Copy out the stretch from the line containing "Write the LilyPond" through the line containing "r2 ees'''8~ ees'''8->\p c'''4 |", reproducing each line exactly.

## Data in this exercise

====

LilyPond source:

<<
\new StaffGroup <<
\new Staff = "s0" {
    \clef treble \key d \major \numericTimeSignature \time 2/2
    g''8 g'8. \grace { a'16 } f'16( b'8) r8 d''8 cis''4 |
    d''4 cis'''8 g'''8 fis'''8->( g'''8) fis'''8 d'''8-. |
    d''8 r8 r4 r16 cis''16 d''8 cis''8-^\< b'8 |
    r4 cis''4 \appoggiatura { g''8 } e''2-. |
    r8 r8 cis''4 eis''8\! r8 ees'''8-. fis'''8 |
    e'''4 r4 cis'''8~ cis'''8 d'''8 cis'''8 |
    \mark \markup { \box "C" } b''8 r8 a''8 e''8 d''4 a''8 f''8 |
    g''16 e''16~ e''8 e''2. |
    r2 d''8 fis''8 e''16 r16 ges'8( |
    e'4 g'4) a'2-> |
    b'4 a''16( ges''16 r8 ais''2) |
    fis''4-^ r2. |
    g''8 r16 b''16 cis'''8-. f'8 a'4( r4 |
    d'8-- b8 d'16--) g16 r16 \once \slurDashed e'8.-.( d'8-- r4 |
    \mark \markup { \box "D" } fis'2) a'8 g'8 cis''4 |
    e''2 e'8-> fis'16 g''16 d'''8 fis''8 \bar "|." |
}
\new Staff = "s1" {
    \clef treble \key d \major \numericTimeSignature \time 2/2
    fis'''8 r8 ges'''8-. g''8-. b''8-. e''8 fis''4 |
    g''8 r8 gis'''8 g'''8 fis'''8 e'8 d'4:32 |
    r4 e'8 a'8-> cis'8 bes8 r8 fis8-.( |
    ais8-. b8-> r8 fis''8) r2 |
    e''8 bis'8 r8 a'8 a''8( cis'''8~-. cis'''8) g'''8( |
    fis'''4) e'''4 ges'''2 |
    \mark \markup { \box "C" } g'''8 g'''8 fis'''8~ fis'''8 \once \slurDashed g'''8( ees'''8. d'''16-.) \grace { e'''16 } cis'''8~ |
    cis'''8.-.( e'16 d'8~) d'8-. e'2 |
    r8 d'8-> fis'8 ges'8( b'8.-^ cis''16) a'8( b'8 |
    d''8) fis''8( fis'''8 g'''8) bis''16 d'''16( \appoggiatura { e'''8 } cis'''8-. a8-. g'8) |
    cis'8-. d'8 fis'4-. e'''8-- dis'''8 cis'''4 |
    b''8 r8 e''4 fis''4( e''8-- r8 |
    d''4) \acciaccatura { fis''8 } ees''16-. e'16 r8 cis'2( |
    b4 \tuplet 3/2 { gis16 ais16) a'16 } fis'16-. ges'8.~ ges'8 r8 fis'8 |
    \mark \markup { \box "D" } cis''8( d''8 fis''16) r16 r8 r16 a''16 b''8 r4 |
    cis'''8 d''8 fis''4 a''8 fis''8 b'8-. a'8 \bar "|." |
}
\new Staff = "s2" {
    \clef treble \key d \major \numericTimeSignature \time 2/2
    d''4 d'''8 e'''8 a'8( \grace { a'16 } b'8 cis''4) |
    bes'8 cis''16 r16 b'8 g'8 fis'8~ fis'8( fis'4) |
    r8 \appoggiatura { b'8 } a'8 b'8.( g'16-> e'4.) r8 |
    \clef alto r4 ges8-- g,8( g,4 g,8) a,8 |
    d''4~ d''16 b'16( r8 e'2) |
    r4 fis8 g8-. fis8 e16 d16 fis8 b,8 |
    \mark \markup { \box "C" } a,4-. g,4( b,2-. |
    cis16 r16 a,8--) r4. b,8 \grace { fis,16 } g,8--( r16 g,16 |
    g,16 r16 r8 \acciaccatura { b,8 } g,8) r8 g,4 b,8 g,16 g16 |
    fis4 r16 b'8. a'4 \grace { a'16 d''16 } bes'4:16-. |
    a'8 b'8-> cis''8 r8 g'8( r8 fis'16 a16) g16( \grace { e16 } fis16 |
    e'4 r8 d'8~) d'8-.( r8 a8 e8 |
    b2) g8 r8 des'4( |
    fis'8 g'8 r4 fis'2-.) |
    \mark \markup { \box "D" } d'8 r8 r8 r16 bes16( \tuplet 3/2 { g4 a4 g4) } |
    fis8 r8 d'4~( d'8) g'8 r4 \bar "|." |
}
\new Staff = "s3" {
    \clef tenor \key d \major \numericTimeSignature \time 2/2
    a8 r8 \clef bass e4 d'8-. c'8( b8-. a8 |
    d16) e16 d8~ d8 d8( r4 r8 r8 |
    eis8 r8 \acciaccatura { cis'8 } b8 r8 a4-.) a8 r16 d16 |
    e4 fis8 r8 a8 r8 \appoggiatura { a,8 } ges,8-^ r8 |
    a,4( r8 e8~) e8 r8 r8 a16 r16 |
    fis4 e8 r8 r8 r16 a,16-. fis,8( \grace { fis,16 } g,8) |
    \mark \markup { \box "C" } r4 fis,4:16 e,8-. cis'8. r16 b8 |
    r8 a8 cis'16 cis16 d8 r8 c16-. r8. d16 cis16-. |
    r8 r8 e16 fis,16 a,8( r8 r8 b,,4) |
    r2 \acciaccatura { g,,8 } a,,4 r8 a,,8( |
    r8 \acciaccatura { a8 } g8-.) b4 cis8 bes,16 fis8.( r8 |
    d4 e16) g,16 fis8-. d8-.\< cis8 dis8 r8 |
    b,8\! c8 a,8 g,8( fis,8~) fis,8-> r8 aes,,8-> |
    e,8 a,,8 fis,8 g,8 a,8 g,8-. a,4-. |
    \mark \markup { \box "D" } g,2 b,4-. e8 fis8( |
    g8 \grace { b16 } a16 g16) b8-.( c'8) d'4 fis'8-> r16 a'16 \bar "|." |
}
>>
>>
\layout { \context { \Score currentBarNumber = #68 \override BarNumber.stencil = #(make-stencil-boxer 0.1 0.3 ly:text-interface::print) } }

====

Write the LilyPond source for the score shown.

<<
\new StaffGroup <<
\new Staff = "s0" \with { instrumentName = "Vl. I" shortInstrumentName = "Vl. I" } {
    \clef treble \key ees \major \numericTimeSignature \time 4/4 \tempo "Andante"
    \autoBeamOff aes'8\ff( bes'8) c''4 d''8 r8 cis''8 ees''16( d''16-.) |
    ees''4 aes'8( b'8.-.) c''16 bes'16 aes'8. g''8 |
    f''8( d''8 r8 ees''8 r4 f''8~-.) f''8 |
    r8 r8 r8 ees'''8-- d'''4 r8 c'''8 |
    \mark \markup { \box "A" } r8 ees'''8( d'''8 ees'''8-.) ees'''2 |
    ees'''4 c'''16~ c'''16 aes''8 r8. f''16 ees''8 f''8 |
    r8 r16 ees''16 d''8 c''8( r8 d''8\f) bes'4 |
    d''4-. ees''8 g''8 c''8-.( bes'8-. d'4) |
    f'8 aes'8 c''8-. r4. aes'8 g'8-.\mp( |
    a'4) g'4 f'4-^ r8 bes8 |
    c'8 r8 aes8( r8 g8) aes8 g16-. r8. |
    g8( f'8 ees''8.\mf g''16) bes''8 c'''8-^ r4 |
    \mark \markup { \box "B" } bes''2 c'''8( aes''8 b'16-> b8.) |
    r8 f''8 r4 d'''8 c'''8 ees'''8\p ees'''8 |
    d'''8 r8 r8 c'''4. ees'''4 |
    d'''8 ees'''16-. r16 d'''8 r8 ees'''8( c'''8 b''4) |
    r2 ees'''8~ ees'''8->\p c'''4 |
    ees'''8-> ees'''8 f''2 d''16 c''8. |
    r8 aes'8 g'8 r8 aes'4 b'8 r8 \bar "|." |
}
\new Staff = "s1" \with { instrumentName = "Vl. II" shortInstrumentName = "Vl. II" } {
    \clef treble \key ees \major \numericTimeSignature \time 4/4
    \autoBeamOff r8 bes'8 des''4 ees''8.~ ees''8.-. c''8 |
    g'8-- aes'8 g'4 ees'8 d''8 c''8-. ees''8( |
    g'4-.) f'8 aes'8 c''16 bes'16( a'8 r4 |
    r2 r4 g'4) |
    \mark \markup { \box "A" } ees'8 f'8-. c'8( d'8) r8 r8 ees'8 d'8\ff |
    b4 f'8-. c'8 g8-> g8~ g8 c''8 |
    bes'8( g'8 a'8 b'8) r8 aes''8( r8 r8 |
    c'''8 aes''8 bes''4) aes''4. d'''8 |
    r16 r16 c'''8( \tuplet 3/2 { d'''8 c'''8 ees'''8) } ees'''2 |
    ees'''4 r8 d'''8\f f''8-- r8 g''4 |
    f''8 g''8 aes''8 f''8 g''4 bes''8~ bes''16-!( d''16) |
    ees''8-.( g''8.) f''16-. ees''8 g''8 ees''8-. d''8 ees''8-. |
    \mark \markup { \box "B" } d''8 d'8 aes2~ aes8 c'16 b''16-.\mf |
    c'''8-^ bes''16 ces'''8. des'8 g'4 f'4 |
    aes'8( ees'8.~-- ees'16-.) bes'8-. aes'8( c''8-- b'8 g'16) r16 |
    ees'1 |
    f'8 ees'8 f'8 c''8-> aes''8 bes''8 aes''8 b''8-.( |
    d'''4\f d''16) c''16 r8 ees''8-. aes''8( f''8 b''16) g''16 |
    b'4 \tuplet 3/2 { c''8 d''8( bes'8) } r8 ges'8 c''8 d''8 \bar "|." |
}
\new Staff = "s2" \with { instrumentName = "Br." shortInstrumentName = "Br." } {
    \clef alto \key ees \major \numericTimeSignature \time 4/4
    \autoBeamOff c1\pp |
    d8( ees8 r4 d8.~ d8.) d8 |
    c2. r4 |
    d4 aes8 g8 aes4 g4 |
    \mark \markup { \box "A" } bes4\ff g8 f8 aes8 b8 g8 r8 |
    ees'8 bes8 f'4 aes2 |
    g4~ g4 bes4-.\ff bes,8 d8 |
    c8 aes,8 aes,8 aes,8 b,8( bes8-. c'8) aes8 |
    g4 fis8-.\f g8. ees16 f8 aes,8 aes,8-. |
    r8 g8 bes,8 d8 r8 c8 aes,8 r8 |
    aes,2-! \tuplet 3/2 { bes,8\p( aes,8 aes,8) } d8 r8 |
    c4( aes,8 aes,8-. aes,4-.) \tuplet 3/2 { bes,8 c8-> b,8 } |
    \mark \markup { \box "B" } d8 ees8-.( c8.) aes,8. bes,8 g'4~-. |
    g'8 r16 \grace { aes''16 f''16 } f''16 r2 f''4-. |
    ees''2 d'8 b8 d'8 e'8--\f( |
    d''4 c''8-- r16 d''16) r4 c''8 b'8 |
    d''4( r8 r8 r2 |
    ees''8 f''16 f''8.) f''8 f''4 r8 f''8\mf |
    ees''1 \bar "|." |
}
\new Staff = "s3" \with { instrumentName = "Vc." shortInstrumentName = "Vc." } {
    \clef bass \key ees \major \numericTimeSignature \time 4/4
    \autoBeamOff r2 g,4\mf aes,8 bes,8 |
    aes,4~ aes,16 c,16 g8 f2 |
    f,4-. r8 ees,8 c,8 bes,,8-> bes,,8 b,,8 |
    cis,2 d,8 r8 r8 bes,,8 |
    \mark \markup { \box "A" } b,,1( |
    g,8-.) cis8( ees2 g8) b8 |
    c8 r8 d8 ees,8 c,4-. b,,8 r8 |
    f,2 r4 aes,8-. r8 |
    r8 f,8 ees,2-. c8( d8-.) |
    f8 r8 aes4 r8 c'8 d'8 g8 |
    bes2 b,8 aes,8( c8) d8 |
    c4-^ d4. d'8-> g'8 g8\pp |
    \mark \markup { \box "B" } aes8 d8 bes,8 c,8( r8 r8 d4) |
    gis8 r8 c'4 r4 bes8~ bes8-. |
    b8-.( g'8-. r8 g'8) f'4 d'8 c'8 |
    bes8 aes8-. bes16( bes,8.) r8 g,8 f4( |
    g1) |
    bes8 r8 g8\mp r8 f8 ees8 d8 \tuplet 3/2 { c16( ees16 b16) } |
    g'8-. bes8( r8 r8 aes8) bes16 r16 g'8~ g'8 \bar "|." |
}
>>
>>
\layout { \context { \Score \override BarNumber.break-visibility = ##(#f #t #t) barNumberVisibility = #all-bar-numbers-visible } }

====

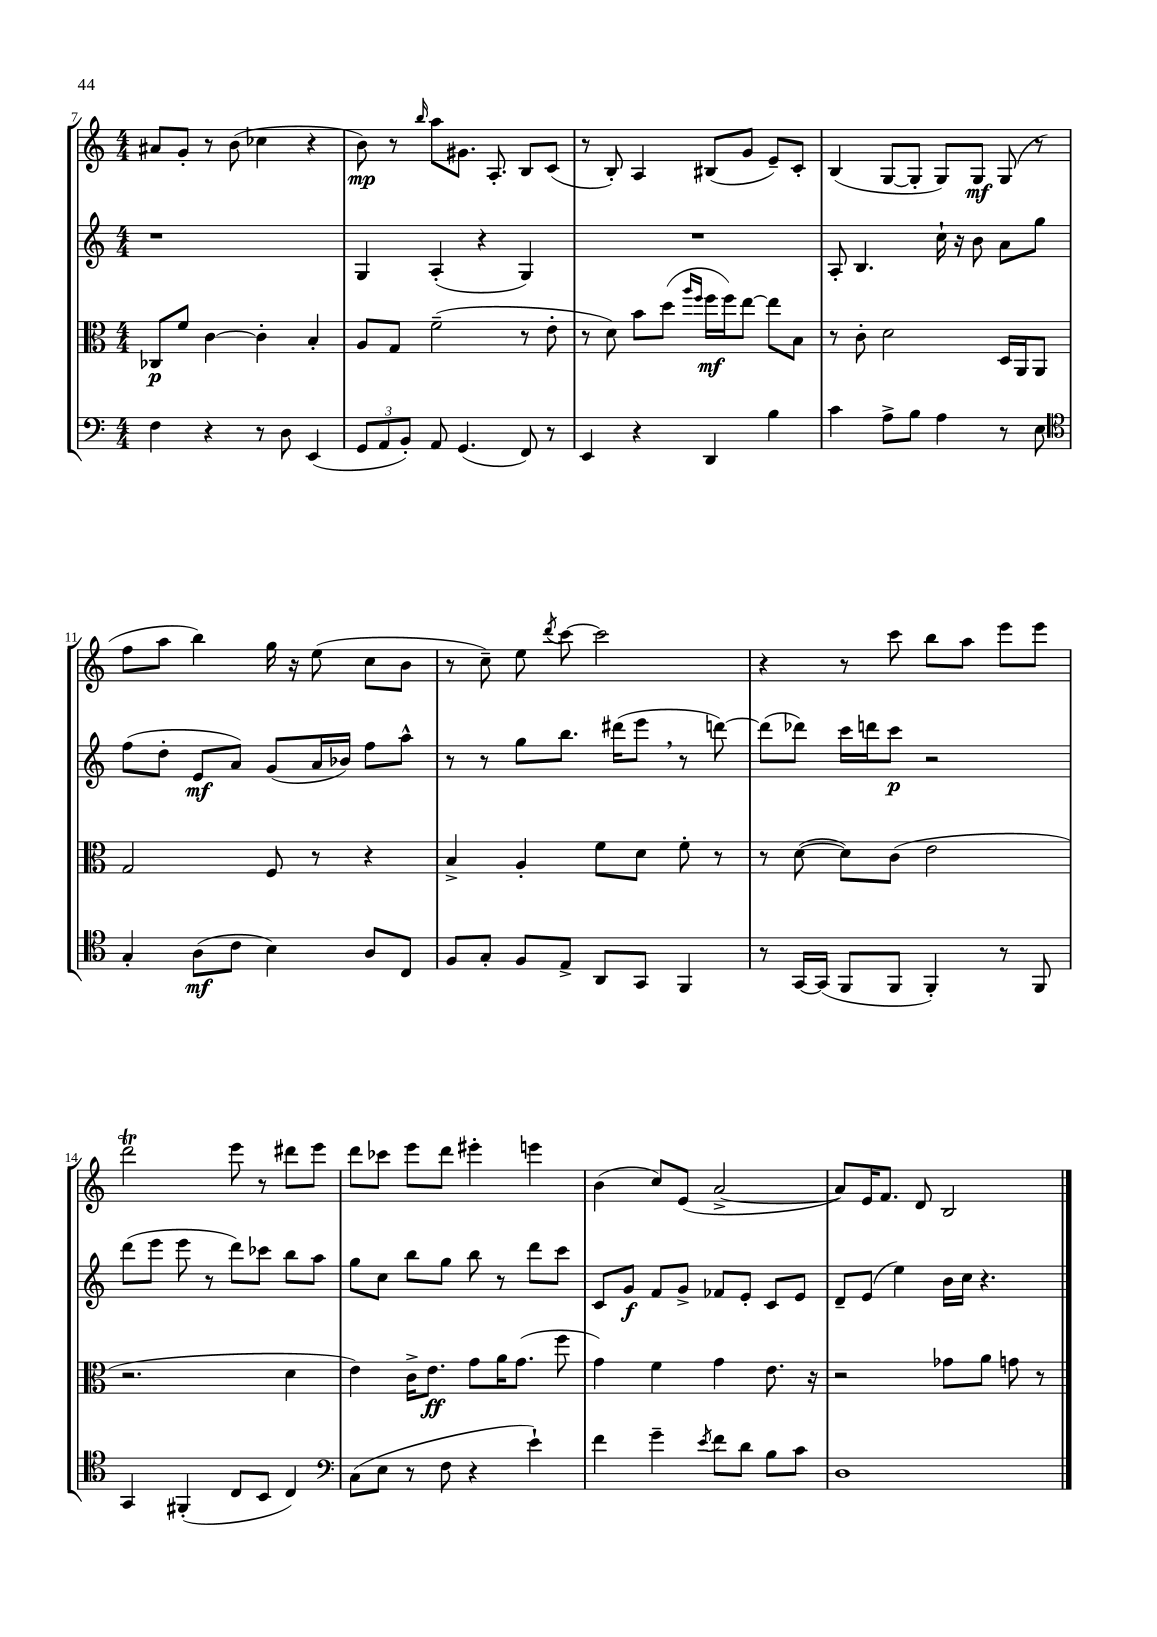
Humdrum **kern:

====

## Exercise solution
Write the LilyPond source for the score shown.

<<
\new StaffGroup <<
\new Staff = "s0" \with { instrumentName = "Vl. I" shortInstrumentName = "Vl. I" } {
    \clef treble \key ees \major \numericTimeSignature \time 4/4 \tempo "Andante"
    \autoBeamOff aes'8\ff( bes'8) c''4 d''8 r8 cis''8 ees''16( d''16-.) |
    ees''4 aes'8( b'8.-.) c''16 bes'16 aes'8. g''8 |
    f''8( d''8 r8 ees''8 r4 f''8~-.) f''8 |
    r8 r8 r8 ees'''8-- d'''4 r8 c'''8 |
    \mark \markup { \box "A" } r8 ees'''8( d'''8 ees'''8-.) ees'''2 |
    ees'''4 c'''16~ c'''16 aes''8 r8. f''16 ees''8 f''8 |
    r8 r16 ees''16 d''8 c''8( r8 d''8\f) bes'4 |
    d''4-. ees''8 g''8 c''8-.( bes'8-. d'4) |
    f'8 aes'8 c''8-. r4. aes'8 g'8-.\mp( |
    a'4) g'4 f'4-^ r8 bes8 |
    c'8 r8 aes8( r8 g8) aes8 g16-. r8. |
    g8( f'8 ees''8.\mf g''16) bes''8 c'''8-^ r4 |
    \mark \markup { \box "B" } bes''2 c'''8( aes''8 b'16-> b8.) |
    r8 f''8 r4 d'''8 c'''8 ees'''8\p ees'''8 |
    d'''8 r8 r8 c'''4. ees'''4 |
    d'''8 ees'''16-. r16 d'''8 r8 ees'''8( c'''8 b''4) |
    r2 ees'''8~ ees'''8->\p c'''4 |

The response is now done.